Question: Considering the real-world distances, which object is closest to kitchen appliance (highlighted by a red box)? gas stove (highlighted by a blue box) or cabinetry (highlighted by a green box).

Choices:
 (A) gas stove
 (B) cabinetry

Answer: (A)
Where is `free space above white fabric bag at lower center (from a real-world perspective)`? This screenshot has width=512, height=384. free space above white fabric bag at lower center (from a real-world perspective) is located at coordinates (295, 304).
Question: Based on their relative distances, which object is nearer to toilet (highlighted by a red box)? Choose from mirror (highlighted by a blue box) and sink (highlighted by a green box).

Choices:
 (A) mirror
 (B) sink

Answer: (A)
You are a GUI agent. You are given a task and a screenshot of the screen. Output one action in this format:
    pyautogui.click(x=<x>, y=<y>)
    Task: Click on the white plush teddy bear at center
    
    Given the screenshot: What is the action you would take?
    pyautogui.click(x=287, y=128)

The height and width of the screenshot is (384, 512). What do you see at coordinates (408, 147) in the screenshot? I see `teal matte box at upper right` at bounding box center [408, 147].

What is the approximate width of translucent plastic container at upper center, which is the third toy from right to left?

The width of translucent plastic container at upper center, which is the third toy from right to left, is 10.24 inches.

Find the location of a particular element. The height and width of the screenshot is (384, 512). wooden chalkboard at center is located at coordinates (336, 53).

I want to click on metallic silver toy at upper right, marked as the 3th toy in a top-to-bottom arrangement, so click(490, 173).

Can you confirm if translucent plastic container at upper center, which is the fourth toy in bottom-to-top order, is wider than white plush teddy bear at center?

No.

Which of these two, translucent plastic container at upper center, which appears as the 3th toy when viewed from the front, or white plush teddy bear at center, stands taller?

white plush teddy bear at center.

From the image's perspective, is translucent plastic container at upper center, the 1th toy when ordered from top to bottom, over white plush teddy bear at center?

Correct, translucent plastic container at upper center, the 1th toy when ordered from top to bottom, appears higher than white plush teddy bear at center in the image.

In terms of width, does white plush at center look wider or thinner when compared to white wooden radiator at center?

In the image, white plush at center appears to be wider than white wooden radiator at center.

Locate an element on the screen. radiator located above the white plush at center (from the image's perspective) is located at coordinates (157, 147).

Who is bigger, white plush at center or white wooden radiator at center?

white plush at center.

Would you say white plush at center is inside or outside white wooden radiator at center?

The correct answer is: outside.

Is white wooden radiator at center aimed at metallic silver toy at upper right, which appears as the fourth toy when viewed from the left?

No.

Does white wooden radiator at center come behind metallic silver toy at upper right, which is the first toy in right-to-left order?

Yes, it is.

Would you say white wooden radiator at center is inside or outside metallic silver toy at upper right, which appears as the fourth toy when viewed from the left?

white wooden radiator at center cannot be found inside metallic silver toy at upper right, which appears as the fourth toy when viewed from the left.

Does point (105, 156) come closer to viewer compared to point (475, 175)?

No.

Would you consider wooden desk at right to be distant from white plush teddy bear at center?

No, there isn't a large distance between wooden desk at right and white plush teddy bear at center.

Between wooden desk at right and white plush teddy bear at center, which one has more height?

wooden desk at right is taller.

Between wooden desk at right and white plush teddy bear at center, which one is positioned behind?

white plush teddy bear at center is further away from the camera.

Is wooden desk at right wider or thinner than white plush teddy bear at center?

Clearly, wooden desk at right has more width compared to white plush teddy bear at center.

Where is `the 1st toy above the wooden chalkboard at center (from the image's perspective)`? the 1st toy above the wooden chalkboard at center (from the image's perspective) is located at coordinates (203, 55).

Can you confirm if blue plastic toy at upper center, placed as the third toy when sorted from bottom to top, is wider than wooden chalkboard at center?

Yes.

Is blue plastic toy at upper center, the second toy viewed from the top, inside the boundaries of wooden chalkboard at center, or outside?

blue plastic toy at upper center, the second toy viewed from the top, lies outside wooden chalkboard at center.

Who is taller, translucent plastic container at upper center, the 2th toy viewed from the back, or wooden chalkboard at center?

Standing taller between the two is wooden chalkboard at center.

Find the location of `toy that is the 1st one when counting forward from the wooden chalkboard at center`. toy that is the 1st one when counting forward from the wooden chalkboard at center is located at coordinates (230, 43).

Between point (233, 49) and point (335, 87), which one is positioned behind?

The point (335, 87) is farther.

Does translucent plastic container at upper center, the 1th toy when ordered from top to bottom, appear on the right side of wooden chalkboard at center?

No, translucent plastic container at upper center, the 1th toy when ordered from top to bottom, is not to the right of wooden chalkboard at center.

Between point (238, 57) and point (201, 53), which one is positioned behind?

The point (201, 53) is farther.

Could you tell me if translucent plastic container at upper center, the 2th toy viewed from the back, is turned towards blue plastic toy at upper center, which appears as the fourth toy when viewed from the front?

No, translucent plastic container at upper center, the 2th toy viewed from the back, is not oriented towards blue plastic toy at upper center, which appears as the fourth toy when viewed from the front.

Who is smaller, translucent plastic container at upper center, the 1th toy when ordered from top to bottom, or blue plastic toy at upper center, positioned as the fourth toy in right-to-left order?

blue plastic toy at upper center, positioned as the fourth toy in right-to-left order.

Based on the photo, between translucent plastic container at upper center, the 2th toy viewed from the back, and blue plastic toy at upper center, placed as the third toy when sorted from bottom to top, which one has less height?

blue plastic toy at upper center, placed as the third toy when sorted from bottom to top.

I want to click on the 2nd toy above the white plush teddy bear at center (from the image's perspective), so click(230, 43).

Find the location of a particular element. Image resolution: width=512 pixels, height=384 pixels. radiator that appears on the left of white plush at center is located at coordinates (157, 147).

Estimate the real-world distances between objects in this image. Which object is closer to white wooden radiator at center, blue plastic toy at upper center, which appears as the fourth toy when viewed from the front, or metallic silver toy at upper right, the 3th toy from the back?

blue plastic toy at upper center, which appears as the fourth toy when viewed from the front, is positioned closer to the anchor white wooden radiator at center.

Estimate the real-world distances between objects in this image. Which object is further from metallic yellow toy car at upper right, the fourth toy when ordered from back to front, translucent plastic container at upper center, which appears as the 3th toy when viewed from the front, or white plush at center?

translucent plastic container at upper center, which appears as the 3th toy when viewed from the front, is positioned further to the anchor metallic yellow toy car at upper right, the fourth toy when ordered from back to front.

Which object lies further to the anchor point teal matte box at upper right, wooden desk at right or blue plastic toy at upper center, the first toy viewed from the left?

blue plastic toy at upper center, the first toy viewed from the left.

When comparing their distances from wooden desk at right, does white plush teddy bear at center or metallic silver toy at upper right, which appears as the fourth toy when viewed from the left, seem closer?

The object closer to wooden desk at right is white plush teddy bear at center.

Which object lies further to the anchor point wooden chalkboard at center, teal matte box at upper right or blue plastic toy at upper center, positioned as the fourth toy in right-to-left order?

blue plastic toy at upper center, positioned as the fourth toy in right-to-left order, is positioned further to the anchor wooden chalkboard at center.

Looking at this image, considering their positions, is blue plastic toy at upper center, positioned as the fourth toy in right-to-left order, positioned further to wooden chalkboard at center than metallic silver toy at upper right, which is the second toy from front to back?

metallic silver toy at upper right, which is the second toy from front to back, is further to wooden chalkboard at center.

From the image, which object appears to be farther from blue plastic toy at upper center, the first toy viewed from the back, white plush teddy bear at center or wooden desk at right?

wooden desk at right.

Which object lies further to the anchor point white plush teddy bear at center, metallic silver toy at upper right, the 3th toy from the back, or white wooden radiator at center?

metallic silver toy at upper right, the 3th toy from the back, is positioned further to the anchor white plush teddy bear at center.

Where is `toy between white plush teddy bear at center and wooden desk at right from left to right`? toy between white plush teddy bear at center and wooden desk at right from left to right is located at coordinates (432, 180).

GIVEN PROBLEM:
Reproduce every one of the records above word for word, keeping each line as it stands.

THE OUTPUT:
Question: Considering the real-world distances, which object is closest to kitchen appliance (highlighted by a red box)? gas stove (highlighted by a blue box) or cabinetry (highlighted by a green box).

Choices:
 (A) gas stove
 (B) cabinetry

Answer: (A)
Where is `free space above white fabric bag at lower center (from a real-world perspective)`? This screenshot has width=512, height=384. free space above white fabric bag at lower center (from a real-world perspective) is located at coordinates (295, 304).
Question: Based on their relative distances, which object is nearer to toilet (highlighted by a red box)? Choose from mirror (highlighted by a blue box) and sink (highlighted by a green box).

Choices:
 (A) mirror
 (B) sink

Answer: (A)
You are a GUI agent. You are given a task and a screenshot of the screen. Output one action in this format:
    pyautogui.click(x=<x>, y=<y>)
    Task: Click on the white plush teddy bear at center
    
    Given the screenshot: What is the action you would take?
    pyautogui.click(x=287, y=128)

The height and width of the screenshot is (384, 512). What do you see at coordinates (408, 147) in the screenshot? I see `teal matte box at upper right` at bounding box center [408, 147].

What is the approximate width of translucent plastic container at upper center, which is the third toy from right to left?

The width of translucent plastic container at upper center, which is the third toy from right to left, is 10.24 inches.

Find the location of a particular element. The height and width of the screenshot is (384, 512). wooden chalkboard at center is located at coordinates (336, 53).

I want to click on metallic silver toy at upper right, marked as the 3th toy in a top-to-bottom arrangement, so click(490, 173).

Can you confirm if translucent plastic container at upper center, which is the fourth toy in bottom-to-top order, is wider than white plush teddy bear at center?

No.

Which of these two, translucent plastic container at upper center, which appears as the 3th toy when viewed from the front, or white plush teddy bear at center, stands taller?

white plush teddy bear at center.

From the image's perspective, is translucent plastic container at upper center, the 1th toy when ordered from top to bottom, over white plush teddy bear at center?

Correct, translucent plastic container at upper center, the 1th toy when ordered from top to bottom, appears higher than white plush teddy bear at center in the image.

In terms of width, does white plush at center look wider or thinner when compared to white wooden radiator at center?

In the image, white plush at center appears to be wider than white wooden radiator at center.

Locate an element on the screen. radiator located above the white plush at center (from the image's perspective) is located at coordinates (157, 147).

Who is bigger, white plush at center or white wooden radiator at center?

white plush at center.

Would you say white plush at center is inside or outside white wooden radiator at center?

The correct answer is: outside.

Is white wooden radiator at center aimed at metallic silver toy at upper right, which appears as the fourth toy when viewed from the left?

No.

Does white wooden radiator at center come behind metallic silver toy at upper right, which is the first toy in right-to-left order?

Yes, it is.

Would you say white wooden radiator at center is inside or outside metallic silver toy at upper right, which appears as the fourth toy when viewed from the left?

white wooden radiator at center cannot be found inside metallic silver toy at upper right, which appears as the fourth toy when viewed from the left.

Does point (105, 156) come closer to viewer compared to point (475, 175)?

No.

Would you consider wooden desk at right to be distant from white plush teddy bear at center?

No, there isn't a large distance between wooden desk at right and white plush teddy bear at center.

Between wooden desk at right and white plush teddy bear at center, which one has more height?

wooden desk at right is taller.

Between wooden desk at right and white plush teddy bear at center, which one is positioned behind?

white plush teddy bear at center is further away from the camera.

Is wooden desk at right wider or thinner than white plush teddy bear at center?

Clearly, wooden desk at right has more width compared to white plush teddy bear at center.

Where is `the 1st toy above the wooden chalkboard at center (from the image's perspective)`? the 1st toy above the wooden chalkboard at center (from the image's perspective) is located at coordinates (203, 55).

Can you confirm if blue plastic toy at upper center, placed as the third toy when sorted from bottom to top, is wider than wooden chalkboard at center?

Yes.

Is blue plastic toy at upper center, the second toy viewed from the top, inside the boundaries of wooden chalkboard at center, or outside?

blue plastic toy at upper center, the second toy viewed from the top, lies outside wooden chalkboard at center.

Who is taller, translucent plastic container at upper center, the 2th toy viewed from the back, or wooden chalkboard at center?

Standing taller between the two is wooden chalkboard at center.

Find the location of `toy that is the 1st one when counting forward from the wooden chalkboard at center`. toy that is the 1st one when counting forward from the wooden chalkboard at center is located at coordinates (230, 43).

Between point (233, 49) and point (335, 87), which one is positioned behind?

The point (335, 87) is farther.

Does translucent plastic container at upper center, the 1th toy when ordered from top to bottom, appear on the right side of wooden chalkboard at center?

No, translucent plastic container at upper center, the 1th toy when ordered from top to bottom, is not to the right of wooden chalkboard at center.

Between point (238, 57) and point (201, 53), which one is positioned behind?

The point (201, 53) is farther.

Could you tell me if translucent plastic container at upper center, the 2th toy viewed from the back, is turned towards blue plastic toy at upper center, which appears as the fourth toy when viewed from the front?

No, translucent plastic container at upper center, the 2th toy viewed from the back, is not oriented towards blue plastic toy at upper center, which appears as the fourth toy when viewed from the front.

Who is smaller, translucent plastic container at upper center, the 1th toy when ordered from top to bottom, or blue plastic toy at upper center, positioned as the fourth toy in right-to-left order?

blue plastic toy at upper center, positioned as the fourth toy in right-to-left order.

Based on the photo, between translucent plastic container at upper center, the 2th toy viewed from the back, and blue plastic toy at upper center, placed as the third toy when sorted from bottom to top, which one has less height?

blue plastic toy at upper center, placed as the third toy when sorted from bottom to top.

I want to click on the 2nd toy above the white plush teddy bear at center (from the image's perspective), so click(230, 43).

Find the location of a particular element. Image resolution: width=512 pixels, height=384 pixels. radiator that appears on the left of white plush at center is located at coordinates (157, 147).

Estimate the real-world distances between objects in this image. Which object is closer to white wooden radiator at center, blue plastic toy at upper center, which appears as the fourth toy when viewed from the front, or metallic silver toy at upper right, the 3th toy from the back?

blue plastic toy at upper center, which appears as the fourth toy when viewed from the front, is positioned closer to the anchor white wooden radiator at center.

Estimate the real-world distances between objects in this image. Which object is further from metallic yellow toy car at upper right, the fourth toy when ordered from back to front, translucent plastic container at upper center, which appears as the 3th toy when viewed from the front, or white plush at center?

translucent plastic container at upper center, which appears as the 3th toy when viewed from the front, is positioned further to the anchor metallic yellow toy car at upper right, the fourth toy when ordered from back to front.

Which object lies further to the anchor point teal matte box at upper right, wooden desk at right or blue plastic toy at upper center, the first toy viewed from the left?

blue plastic toy at upper center, the first toy viewed from the left.

When comparing their distances from wooden desk at right, does white plush teddy bear at center or metallic silver toy at upper right, which appears as the fourth toy when viewed from the left, seem closer?

The object closer to wooden desk at right is white plush teddy bear at center.

Which object lies further to the anchor point wooden chalkboard at center, teal matte box at upper right or blue plastic toy at upper center, positioned as the fourth toy in right-to-left order?

blue plastic toy at upper center, positioned as the fourth toy in right-to-left order, is positioned further to the anchor wooden chalkboard at center.

Looking at this image, considering their positions, is blue plastic toy at upper center, positioned as the fourth toy in right-to-left order, positioned further to wooden chalkboard at center than metallic silver toy at upper right, which is the second toy from front to back?

metallic silver toy at upper right, which is the second toy from front to back, is further to wooden chalkboard at center.

From the image, which object appears to be farther from blue plastic toy at upper center, the first toy viewed from the back, white plush teddy bear at center or wooden desk at right?

wooden desk at right.

Which object lies further to the anchor point white plush teddy bear at center, metallic silver toy at upper right, the 3th toy from the back, or white wooden radiator at center?

metallic silver toy at upper right, the 3th toy from the back, is positioned further to the anchor white plush teddy bear at center.

Where is `toy between white plush teddy bear at center and wooden desk at right from left to right`? toy between white plush teddy bear at center and wooden desk at right from left to right is located at coordinates (432, 180).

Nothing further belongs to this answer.